> _PROBLEM TO SOLVE_: Reproduce, without any change, the span of lines from the opening of the records below to the line containing "Novpro: [616,91,670,144] ->", inclusive.

Recorded data
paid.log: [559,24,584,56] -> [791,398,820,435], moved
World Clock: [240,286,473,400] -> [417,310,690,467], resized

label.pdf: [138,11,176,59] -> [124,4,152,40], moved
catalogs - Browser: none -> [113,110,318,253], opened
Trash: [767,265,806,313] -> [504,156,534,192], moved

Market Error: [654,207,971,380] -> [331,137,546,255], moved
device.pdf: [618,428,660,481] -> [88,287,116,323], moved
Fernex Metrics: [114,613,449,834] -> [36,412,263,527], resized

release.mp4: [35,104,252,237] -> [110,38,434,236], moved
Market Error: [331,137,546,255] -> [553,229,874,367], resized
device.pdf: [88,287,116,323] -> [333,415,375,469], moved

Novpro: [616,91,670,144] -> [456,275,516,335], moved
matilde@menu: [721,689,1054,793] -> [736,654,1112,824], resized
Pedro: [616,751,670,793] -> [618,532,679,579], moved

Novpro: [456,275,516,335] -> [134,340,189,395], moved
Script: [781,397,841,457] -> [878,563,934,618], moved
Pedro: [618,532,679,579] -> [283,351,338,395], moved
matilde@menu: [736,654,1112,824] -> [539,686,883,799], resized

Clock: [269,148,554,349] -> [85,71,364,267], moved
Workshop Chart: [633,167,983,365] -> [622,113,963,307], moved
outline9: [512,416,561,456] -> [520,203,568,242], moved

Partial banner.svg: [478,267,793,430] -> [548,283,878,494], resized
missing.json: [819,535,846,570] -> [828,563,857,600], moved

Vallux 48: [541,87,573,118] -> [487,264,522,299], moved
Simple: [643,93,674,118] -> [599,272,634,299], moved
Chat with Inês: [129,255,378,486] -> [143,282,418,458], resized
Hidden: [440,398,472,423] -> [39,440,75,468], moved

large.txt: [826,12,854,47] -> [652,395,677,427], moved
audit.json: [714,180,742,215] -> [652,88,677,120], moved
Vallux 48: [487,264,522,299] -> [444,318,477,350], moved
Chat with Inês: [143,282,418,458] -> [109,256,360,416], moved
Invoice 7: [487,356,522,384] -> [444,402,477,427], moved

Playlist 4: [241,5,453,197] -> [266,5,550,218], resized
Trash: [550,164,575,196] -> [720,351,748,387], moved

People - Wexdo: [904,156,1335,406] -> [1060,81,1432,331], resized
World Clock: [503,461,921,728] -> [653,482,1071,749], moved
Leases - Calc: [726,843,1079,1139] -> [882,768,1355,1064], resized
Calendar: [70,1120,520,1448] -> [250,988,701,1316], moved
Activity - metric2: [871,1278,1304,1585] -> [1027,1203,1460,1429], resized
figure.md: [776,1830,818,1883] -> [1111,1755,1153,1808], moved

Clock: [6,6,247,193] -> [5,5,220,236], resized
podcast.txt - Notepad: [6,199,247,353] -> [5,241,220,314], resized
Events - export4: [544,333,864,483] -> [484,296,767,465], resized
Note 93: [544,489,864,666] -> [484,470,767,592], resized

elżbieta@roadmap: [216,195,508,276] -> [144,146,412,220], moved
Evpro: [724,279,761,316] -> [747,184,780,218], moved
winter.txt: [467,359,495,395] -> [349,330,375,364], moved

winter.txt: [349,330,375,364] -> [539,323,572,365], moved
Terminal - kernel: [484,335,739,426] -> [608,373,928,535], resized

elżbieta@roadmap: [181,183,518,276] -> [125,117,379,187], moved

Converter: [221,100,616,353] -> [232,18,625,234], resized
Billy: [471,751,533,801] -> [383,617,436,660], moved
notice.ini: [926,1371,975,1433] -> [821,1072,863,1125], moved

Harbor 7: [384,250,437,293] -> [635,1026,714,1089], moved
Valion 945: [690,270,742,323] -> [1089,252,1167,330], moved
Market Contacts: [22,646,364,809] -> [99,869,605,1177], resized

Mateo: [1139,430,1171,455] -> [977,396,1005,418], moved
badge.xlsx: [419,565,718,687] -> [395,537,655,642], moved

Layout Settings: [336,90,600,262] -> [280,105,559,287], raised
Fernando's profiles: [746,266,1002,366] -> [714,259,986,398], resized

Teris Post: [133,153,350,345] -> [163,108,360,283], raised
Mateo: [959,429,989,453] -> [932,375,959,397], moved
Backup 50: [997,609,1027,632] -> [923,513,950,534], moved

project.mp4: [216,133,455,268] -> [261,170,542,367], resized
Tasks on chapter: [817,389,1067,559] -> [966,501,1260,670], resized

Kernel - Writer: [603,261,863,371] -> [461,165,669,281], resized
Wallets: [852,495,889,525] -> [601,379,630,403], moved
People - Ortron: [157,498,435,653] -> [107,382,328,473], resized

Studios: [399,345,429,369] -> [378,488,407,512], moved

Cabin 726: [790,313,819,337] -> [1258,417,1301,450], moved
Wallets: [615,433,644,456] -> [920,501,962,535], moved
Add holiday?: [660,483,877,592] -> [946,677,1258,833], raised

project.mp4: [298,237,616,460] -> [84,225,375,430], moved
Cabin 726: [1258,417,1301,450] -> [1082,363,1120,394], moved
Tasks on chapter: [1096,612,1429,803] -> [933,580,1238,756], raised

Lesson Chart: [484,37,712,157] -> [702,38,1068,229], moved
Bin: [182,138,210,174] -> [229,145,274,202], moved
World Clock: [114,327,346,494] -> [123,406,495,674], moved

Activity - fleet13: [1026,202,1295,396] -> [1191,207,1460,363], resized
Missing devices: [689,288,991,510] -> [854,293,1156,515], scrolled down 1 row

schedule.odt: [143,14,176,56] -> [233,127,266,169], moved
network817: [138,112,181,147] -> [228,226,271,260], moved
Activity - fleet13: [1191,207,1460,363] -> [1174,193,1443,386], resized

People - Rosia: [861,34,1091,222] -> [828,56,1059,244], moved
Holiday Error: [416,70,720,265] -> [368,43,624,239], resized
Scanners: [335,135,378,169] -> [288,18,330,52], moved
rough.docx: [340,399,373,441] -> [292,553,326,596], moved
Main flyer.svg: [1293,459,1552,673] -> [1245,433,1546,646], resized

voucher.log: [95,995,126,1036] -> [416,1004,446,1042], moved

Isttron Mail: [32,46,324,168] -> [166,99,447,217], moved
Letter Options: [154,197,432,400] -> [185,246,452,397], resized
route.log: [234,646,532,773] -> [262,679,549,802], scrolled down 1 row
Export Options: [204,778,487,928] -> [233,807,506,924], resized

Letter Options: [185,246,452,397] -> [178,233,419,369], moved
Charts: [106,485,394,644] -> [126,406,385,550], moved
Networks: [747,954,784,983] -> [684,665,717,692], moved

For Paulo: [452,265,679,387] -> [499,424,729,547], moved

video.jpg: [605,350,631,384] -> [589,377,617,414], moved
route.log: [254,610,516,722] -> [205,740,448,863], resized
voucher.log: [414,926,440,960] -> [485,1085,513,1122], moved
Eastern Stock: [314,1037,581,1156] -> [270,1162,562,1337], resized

> _RESPONSE FOR THIS EXERCISE_:
paid.log: [559,24,584,56] -> [791,398,820,435], moved
World Clock: [240,286,473,400] -> [417,310,690,467], resized

label.pdf: [138,11,176,59] -> [124,4,152,40], moved
catalogs - Browser: none -> [113,110,318,253], opened
Trash: [767,265,806,313] -> [504,156,534,192], moved

Market Error: [654,207,971,380] -> [331,137,546,255], moved
device.pdf: [618,428,660,481] -> [88,287,116,323], moved
Fernex Metrics: [114,613,449,834] -> [36,412,263,527], resized

release.mp4: [35,104,252,237] -> [110,38,434,236], moved
Market Error: [331,137,546,255] -> [553,229,874,367], resized
device.pdf: [88,287,116,323] -> [333,415,375,469], moved

Novpro: [616,91,670,144] -> [456,275,516,335], moved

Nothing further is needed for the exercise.